▶ [Request]:
Your response to the data below should hold nothing except the lines from the one containing "(361, 109) = (556, 195): yellow" down to the one containing "(333, 171) = (378, 260): none -> blue car", reproduced exactly and without pictures.

▶ [Records to use]:
━━━

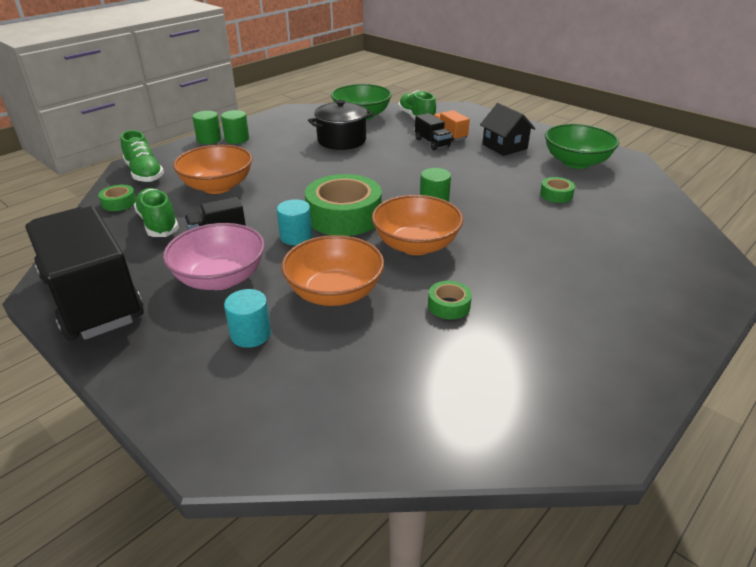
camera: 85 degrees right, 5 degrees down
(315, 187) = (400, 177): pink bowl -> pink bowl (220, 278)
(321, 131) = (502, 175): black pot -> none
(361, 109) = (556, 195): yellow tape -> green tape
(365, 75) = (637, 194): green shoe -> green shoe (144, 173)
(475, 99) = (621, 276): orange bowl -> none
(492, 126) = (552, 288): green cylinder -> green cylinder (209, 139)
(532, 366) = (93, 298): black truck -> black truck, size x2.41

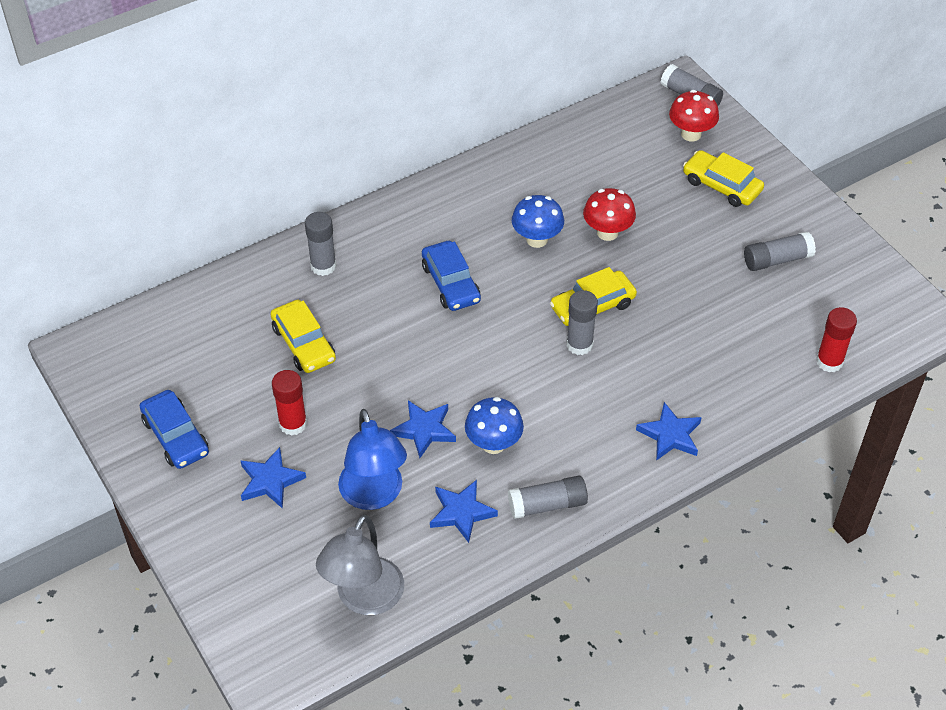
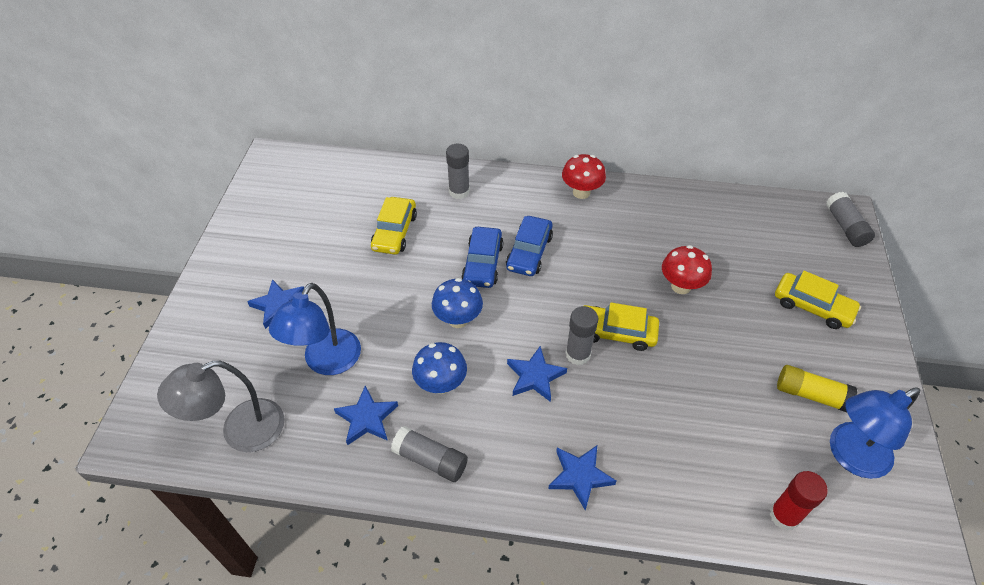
camera: 40 degrees right, 0 degrees up
(176, 436) = (261, 240): blue car -> blue car (483, 263)
(293, 424) = (332, 278): red glue stick -> none
(424, 430) = (406, 340): blue star -> blue star (535, 376)
(537, 239) = (621, 259): blue mushroom -> blue mushroom (458, 319)
(691, 134) = (820, 254): red mushroom -> red mushroom (581, 192)
(721, 185) = (812, 306): yellow car -> yellow car turned 135 degrees clockwise
(777, 260) = (810, 394): grey glue stick -> yellow glue stick
(838, 288) = (850, 456): none -> blue lamp

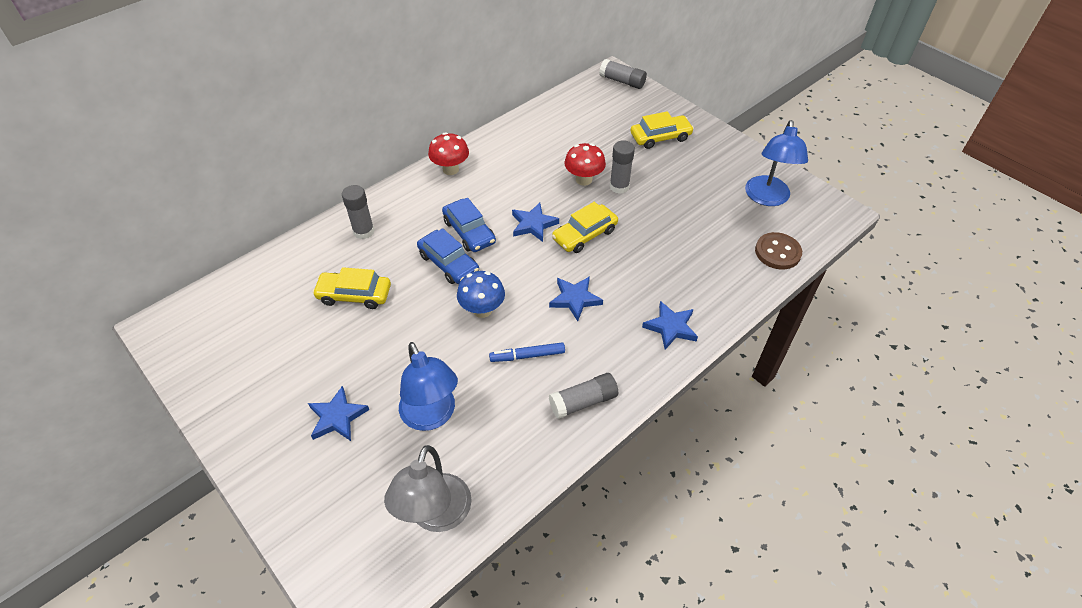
camera: 50 degrees left, 0 degrees up
(367, 418) = (510, 420): blue star -> blue star (533, 224)
(394, 232) = (354, 295): yellow car -> yellow car turned 135 degrees clockwise
(441, 384) = (527, 356): blue mushroom -> blue marker
(578, 354) = (581, 265): grey glue stick -> grey glue stick (619, 186)
(784, 515) = (777, 252): red glue stick -> brown button
(810, 394) = (715, 183): yellow glue stick -> none

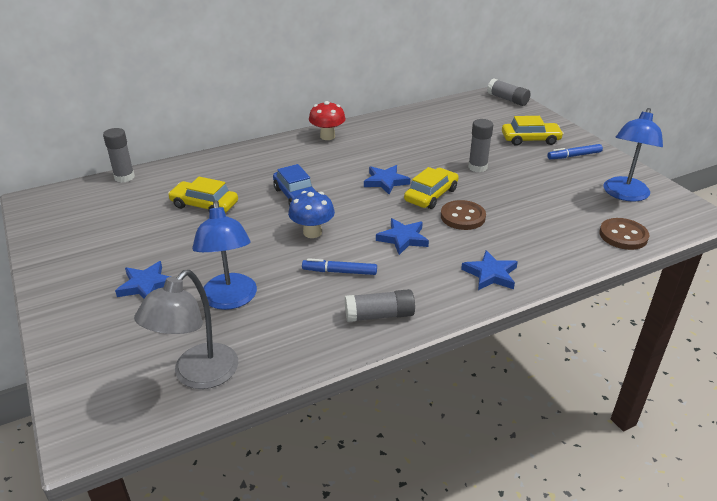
camera: 15 degrees right, 15 degrees down
(364, 231) = (233, 165): grey glue stick -> grey glue stick (124, 177)
(469, 232) = (325, 178): blue car -> none
(584, 179) = (445, 158): red mushroom -> none
(584, 234) = (431, 195): yellow car -> yellow car turned 150 degrees clockwise
(624, 258) = (462, 217): none -> brown button
(708, 153) = (574, 156): none -> blue marker

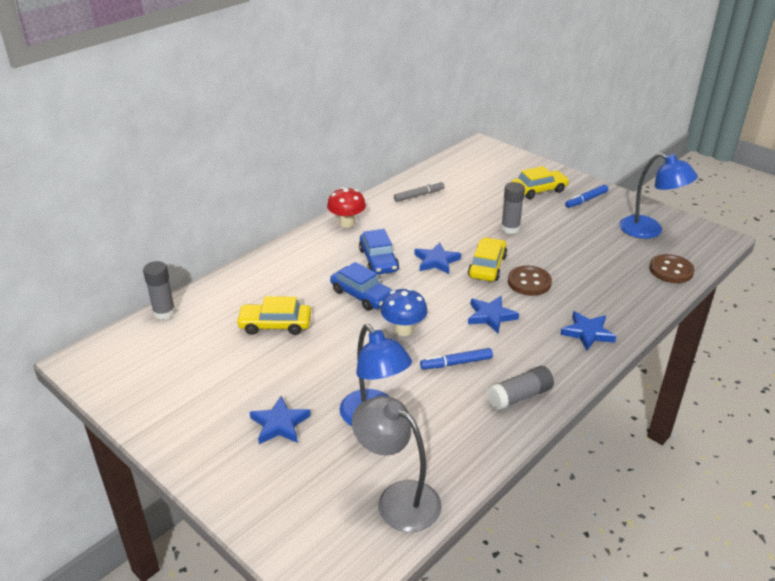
camera: 20 degrees left, 0 degrees up
(197, 375) = (398, 499): grey lamp -> grey lamp turned 120 degrees clockwise
(333, 171) = (378, 260): none -> blue car
(409, 125) = (419, 195): none -> grey marker
(507, 99) = (492, 151): grey glue stick -> none
(624, 195) = (649, 230): blue lamp -> blue lamp turned 60 degrees counterclockwise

━━━

▶ [Result for this exercise]:
(361, 109) = (556, 195): yellow tape -> green tape
(365, 75) = (637, 194): green shoe -> green shoe (144, 173)
(475, 99) = (621, 276): orange bowl -> none
(492, 126) = (552, 288): green cylinder -> green cylinder (209, 139)
(532, 366) = (93, 298): black truck -> black truck, size x2.41

camera: 40 degrees right, 0 degrees up
(176, 436) = (261, 240): blue car -> blue car (483, 263)
(293, 424) = (332, 278): red glue stick -> none
(424, 430) = (406, 340): blue star -> blue star (535, 376)
(537, 239) = (621, 259): blue mushroom -> blue mushroom (458, 319)
(691, 134) = (820, 254): red mushroom -> red mushroom (581, 192)
(721, 185) = (812, 306): yellow car -> yellow car turned 135 degrees clockwise
(777, 260) = (810, 394): grey glue stick -> yellow glue stick
(838, 288) = (850, 456): none -> blue lamp

camera: 50 degrees left, 0 degrees up
(367, 418) = (510, 420): blue star -> blue star (533, 224)
(394, 232) = (354, 295): yellow car -> yellow car turned 135 degrees clockwise
(441, 384) = (527, 356): blue mushroom -> blue marker
(578, 354) = (581, 265): grey glue stick -> grey glue stick (619, 186)
(784, 515) = (777, 252): red glue stick -> brown button
(810, 394) = (715, 183): yellow glue stick -> none

camera: 15 degrees right, 15 degrees down
(364, 231) = (233, 165): grey glue stick -> grey glue stick (124, 177)
(469, 232) = (325, 178): blue car -> none
(584, 179) = (445, 158): red mushroom -> none
(584, 234) = (431, 195): yellow car -> yellow car turned 150 degrees clockwise
(624, 258) = (462, 217): none -> brown button
(708, 153) = (574, 156): none -> blue marker

camera: 20 degrees left, 0 degrees up
(197, 375) = (398, 499): grey lamp -> grey lamp turned 120 degrees clockwise
(333, 171) = (378, 260): none -> blue car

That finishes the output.